▸ **Assigned task**:
Nothing is needed except the lines below that run from the one with "(151, 298) = (172, 444): blue" through the one with "(288, 88) = (384, 250): blue", repeated exactly.

▸ **Data provided**:
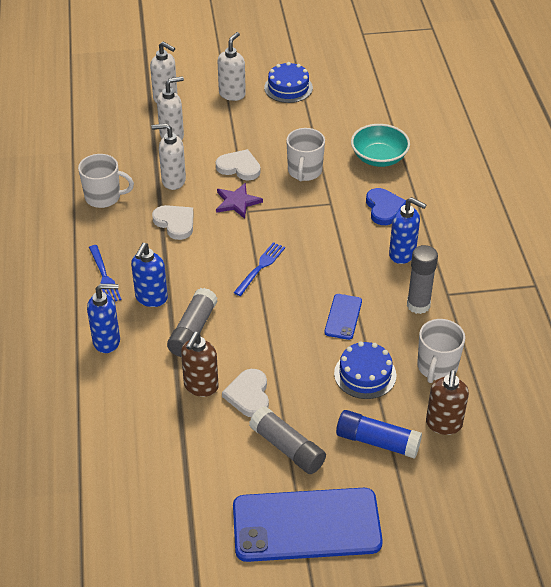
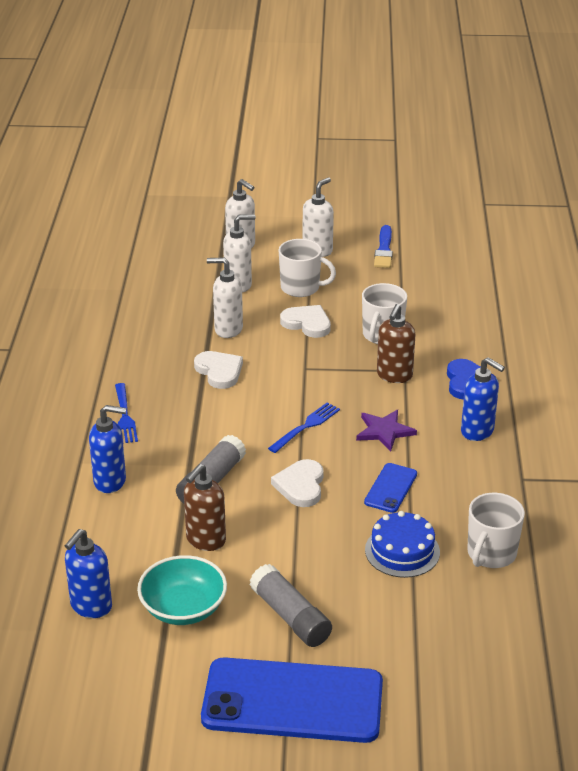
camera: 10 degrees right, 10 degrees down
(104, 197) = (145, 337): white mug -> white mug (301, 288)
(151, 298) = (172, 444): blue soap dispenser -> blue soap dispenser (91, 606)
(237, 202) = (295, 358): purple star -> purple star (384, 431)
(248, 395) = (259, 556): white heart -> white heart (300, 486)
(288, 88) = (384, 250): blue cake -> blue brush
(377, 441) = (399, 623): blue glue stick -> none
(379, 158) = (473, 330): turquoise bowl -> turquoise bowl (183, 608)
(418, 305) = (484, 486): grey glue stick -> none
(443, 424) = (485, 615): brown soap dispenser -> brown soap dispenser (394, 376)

...

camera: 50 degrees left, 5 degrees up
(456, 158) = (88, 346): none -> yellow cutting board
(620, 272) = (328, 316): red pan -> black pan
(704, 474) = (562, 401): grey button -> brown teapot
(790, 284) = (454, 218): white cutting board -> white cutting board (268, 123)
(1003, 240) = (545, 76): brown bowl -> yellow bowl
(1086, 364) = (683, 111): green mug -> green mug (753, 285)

▸ **Finished exercise**:
(151, 298) = (172, 444): blue soap dispenser -> blue soap dispenser (91, 606)
(237, 202) = (295, 358): purple star -> purple star (384, 431)
(248, 395) = (259, 556): white heart -> white heart (300, 486)
(288, 88) = (384, 250): blue cake -> blue brush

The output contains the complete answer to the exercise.